● Problem to solve:
Tally up the lines below that carry the word "lampe", answering with the figure alone.

● Collected data:
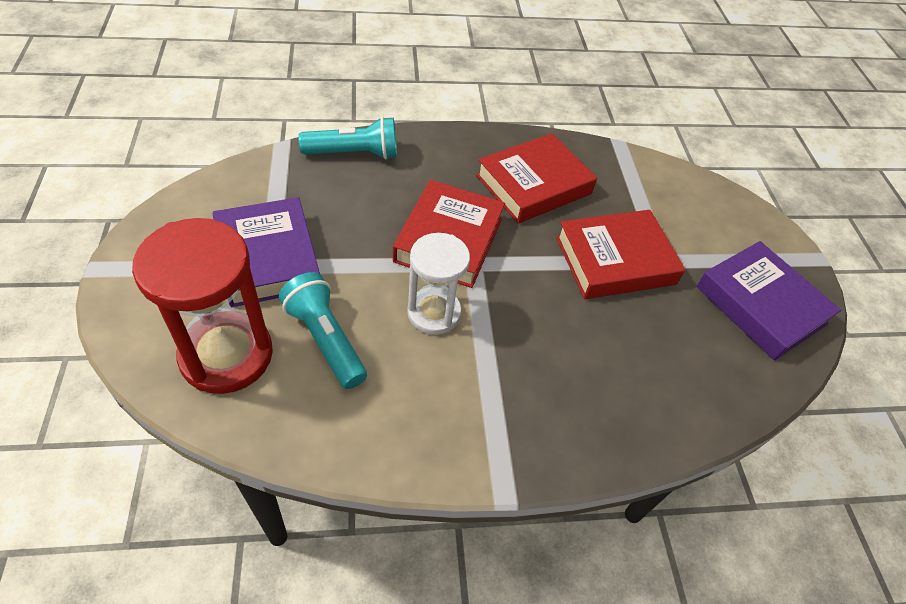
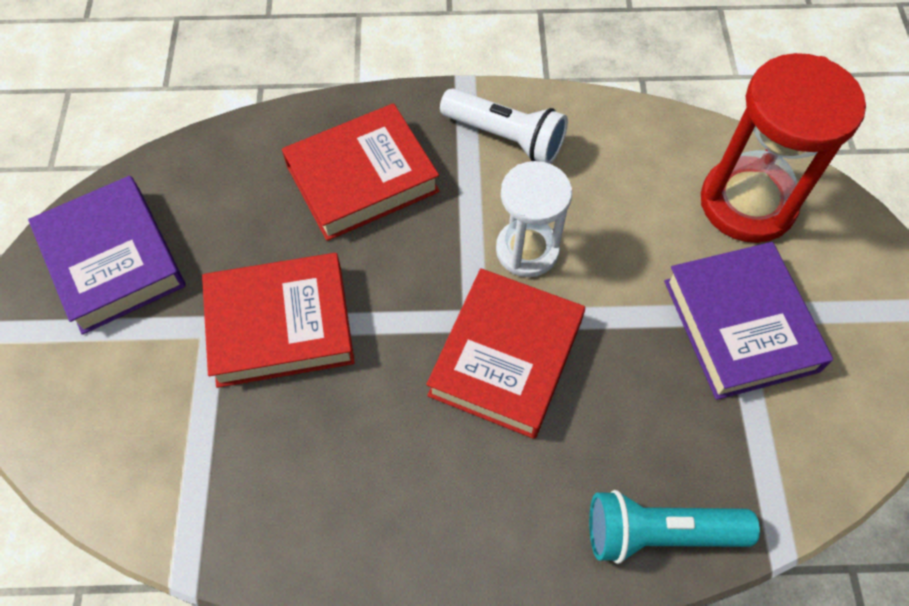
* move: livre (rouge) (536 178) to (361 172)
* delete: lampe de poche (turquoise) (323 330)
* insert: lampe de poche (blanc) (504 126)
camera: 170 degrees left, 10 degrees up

● Answer section:
2